— EXERCISE DIRECTIONS —
When you find the line with "orange 1x6 plate [258,111,375,259]" among the records below, reproduce it and each line after it exactly, ending with the line with "none -> cyan 1x1 plate [94,162,127,196]".
** GIVEN DATA follows **
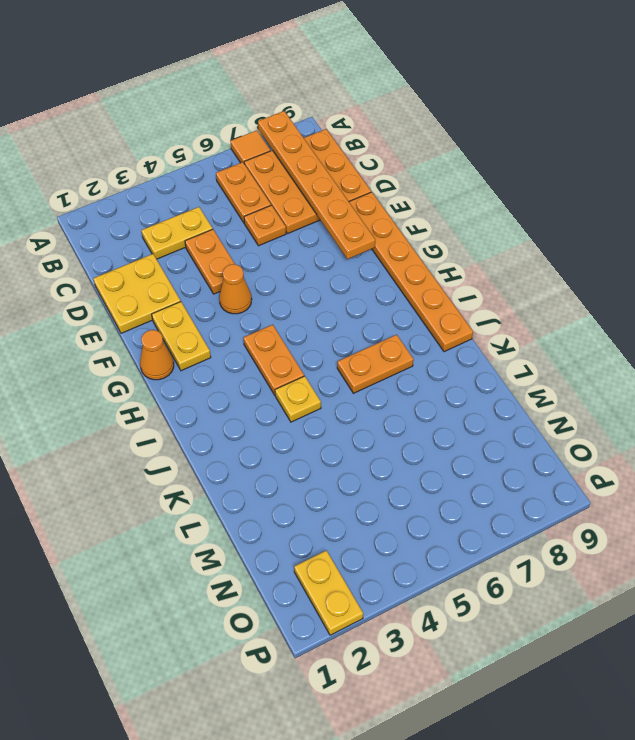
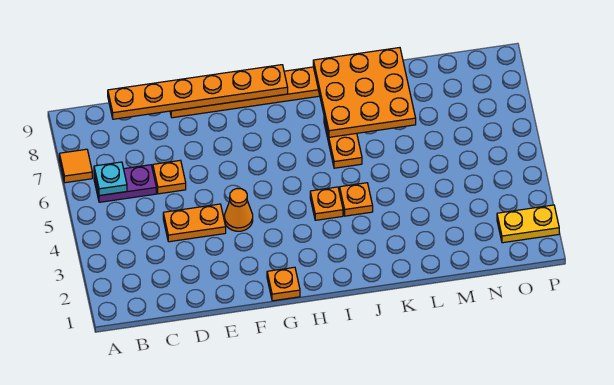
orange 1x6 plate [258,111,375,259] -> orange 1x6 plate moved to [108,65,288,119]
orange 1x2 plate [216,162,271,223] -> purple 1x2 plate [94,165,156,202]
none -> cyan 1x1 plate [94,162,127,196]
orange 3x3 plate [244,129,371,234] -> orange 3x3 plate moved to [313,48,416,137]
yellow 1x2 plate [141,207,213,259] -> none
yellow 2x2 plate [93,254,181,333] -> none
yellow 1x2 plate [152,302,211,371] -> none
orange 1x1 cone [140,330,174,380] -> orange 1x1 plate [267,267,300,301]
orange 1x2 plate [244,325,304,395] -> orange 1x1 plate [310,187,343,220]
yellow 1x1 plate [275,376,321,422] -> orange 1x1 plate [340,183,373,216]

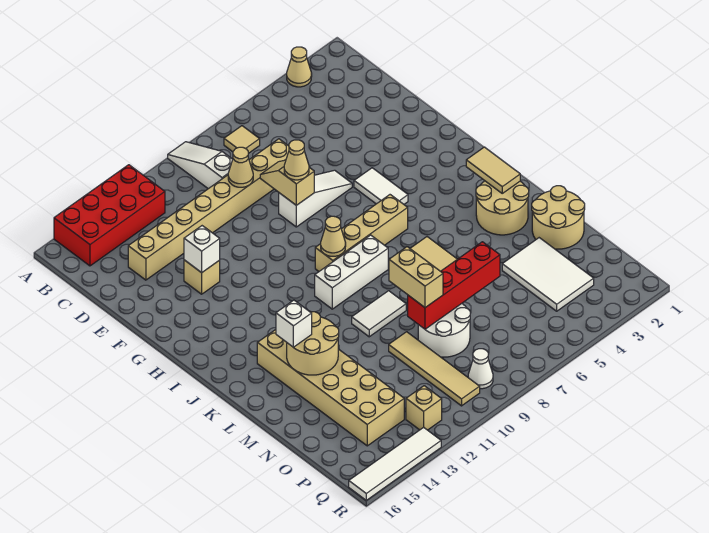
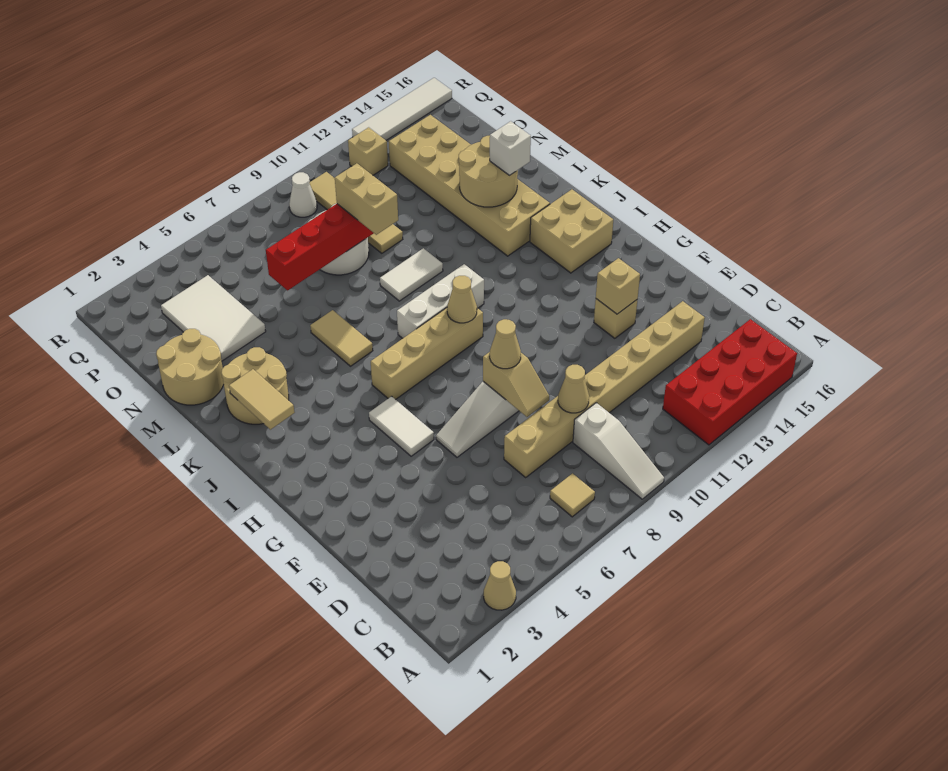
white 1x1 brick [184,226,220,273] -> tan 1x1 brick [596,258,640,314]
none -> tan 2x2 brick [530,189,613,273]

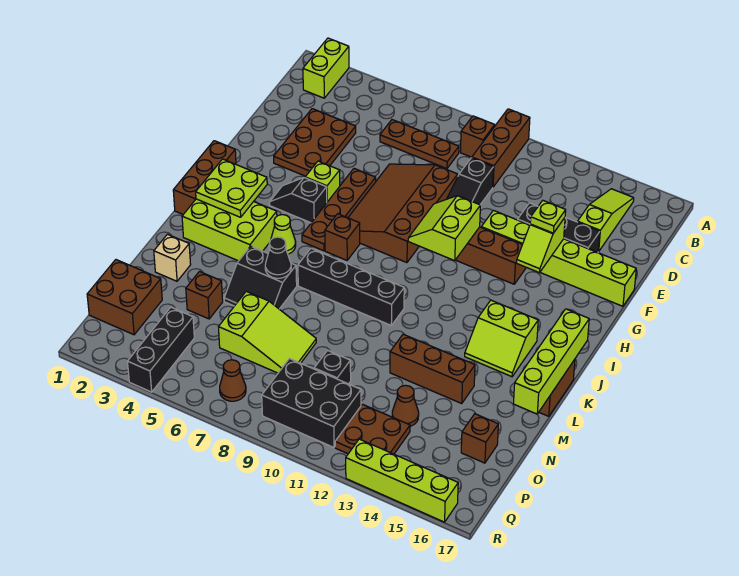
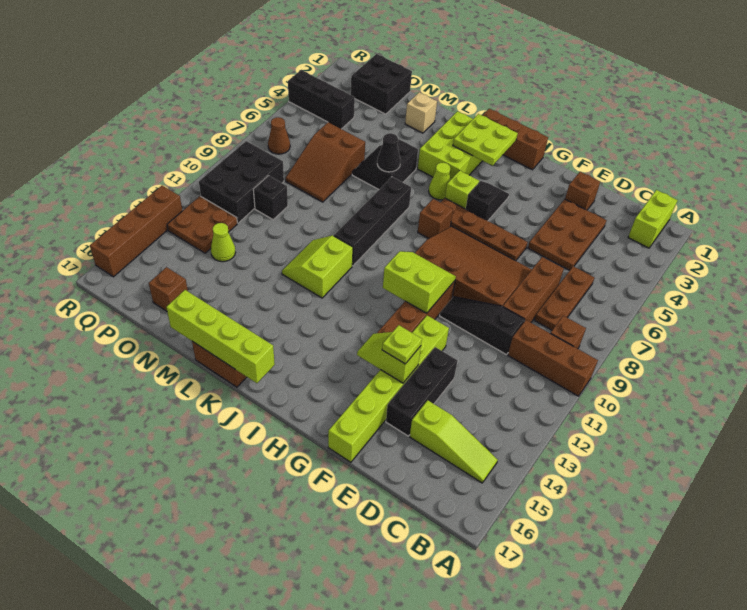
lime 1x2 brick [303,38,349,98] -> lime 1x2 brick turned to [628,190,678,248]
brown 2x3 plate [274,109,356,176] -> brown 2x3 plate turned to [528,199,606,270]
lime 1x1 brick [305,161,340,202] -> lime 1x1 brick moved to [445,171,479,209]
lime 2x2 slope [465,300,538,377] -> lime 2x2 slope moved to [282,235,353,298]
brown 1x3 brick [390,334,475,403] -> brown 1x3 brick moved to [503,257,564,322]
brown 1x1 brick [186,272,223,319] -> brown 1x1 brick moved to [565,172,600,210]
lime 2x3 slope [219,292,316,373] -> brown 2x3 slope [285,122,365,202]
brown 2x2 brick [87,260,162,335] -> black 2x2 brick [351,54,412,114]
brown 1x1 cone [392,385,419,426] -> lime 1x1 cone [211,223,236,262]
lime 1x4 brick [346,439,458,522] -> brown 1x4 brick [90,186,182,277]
** End of GIVEN DATA **
** GIVEN DATA follows **
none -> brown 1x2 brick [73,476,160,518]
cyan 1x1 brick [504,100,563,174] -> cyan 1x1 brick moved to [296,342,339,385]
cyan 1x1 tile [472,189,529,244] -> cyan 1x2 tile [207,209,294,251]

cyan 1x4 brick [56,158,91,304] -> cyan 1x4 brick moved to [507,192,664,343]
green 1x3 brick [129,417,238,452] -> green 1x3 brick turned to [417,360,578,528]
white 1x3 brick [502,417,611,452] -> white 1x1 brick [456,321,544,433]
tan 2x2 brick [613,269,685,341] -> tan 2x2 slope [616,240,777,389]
** End of GIVEN DATA **
— COMPLETED EXERCISE —
orange 1x6 plate [258,111,375,259] -> orange 1x6 plate moved to [108,65,288,119]
orange 1x2 plate [216,162,271,223] -> purple 1x2 plate [94,165,156,202]
none -> cyan 1x1 plate [94,162,127,196]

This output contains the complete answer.